◆ EXTRACTED ENTRIES:
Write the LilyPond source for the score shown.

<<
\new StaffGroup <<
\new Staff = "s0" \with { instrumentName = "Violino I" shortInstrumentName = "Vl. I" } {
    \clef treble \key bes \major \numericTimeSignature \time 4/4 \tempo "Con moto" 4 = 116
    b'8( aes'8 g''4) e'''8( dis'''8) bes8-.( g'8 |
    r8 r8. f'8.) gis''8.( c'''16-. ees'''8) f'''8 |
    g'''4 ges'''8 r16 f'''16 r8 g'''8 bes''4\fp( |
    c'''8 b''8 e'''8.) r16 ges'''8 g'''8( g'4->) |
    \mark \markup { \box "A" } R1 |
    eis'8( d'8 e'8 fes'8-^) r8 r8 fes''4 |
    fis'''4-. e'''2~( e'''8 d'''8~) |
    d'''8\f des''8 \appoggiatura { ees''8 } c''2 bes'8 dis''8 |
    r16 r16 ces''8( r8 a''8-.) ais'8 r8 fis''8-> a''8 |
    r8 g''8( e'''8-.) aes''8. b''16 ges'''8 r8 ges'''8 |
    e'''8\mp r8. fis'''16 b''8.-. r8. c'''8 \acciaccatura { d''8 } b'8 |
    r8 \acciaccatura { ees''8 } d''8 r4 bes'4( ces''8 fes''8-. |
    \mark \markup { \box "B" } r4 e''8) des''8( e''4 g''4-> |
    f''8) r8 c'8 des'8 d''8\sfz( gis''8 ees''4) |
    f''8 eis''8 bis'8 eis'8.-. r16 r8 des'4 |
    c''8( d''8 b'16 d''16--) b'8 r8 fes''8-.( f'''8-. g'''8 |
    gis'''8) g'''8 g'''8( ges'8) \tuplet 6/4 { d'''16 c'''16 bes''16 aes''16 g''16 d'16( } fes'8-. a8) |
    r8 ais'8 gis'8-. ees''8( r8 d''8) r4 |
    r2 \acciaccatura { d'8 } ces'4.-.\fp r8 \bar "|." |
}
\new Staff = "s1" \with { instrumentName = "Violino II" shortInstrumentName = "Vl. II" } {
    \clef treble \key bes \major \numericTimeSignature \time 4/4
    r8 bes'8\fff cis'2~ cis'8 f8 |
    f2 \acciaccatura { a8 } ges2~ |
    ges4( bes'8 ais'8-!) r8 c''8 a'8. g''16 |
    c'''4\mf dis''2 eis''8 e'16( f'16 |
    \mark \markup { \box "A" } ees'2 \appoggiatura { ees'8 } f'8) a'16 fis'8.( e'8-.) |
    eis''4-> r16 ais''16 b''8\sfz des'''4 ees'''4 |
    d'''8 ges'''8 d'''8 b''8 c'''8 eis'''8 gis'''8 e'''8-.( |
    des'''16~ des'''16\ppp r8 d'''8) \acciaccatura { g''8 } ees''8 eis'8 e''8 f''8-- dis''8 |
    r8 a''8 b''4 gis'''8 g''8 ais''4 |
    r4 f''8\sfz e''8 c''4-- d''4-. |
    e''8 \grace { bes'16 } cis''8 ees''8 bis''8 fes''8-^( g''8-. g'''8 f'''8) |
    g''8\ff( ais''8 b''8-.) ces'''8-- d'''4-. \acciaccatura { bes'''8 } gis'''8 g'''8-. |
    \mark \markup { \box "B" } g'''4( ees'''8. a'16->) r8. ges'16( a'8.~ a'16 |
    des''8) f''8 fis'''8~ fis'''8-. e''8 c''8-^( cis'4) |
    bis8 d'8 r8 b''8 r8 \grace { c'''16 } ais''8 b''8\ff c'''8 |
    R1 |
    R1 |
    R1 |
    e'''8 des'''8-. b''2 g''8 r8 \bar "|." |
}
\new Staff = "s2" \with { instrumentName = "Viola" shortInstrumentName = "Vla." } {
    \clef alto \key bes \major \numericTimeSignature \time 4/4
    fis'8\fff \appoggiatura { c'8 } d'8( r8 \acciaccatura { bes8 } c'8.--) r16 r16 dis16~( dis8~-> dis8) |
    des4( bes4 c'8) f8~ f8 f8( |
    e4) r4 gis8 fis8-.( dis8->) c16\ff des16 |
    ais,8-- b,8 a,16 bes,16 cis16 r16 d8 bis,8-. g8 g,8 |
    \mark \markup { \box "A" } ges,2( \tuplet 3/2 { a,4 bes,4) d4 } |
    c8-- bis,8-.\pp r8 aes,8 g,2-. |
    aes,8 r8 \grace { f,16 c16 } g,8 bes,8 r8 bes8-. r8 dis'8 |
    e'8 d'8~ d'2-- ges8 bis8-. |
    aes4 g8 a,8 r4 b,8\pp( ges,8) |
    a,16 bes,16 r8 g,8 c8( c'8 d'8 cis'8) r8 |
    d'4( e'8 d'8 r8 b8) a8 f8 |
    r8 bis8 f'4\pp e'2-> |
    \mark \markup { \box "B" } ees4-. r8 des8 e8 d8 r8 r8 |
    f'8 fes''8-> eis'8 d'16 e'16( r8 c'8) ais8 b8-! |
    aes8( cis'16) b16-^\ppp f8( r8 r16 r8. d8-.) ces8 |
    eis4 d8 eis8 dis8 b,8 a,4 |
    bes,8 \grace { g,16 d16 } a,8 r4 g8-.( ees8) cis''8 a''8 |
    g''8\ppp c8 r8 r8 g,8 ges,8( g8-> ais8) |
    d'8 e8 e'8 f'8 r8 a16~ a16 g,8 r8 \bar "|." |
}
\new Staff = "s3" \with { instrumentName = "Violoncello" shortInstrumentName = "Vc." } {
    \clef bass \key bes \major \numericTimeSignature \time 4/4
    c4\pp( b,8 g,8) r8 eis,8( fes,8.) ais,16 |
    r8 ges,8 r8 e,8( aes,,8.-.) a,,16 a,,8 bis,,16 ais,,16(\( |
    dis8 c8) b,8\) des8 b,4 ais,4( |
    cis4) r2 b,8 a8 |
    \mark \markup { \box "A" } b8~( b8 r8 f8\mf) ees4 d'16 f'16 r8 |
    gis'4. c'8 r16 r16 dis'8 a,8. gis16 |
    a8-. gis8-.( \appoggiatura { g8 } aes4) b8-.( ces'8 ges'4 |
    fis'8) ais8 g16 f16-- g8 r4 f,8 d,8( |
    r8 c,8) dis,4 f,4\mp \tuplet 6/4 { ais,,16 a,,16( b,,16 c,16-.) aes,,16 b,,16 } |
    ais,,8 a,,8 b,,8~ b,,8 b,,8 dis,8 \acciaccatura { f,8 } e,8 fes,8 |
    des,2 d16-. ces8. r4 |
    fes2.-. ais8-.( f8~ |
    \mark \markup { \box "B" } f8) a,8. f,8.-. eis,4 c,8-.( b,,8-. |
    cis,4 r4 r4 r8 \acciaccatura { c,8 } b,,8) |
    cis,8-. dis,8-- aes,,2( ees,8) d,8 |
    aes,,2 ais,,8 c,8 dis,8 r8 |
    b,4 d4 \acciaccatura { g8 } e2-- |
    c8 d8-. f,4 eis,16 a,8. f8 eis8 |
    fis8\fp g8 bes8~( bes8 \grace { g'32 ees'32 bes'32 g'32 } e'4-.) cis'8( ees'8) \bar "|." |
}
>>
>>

◆ GOAL: Which lines in the listing above contain the string "instrumentName"? Show every one of them.

◆ SOLUTION TO THIS EXERCISE:
\new Staff = "s0" \with { instrumentName = "Violino I" shortInstrumentName = "Vl. I" } {
\new Staff = "s1" \with { instrumentName = "Violino II" shortInstrumentName = "Vl. II" } {
\new Staff = "s2" \with { instrumentName = "Viola" shortInstrumentName = "Vla." } {
\new Staff = "s3" \with { instrumentName = "Violoncello" shortInstrumentName = "Vc." } {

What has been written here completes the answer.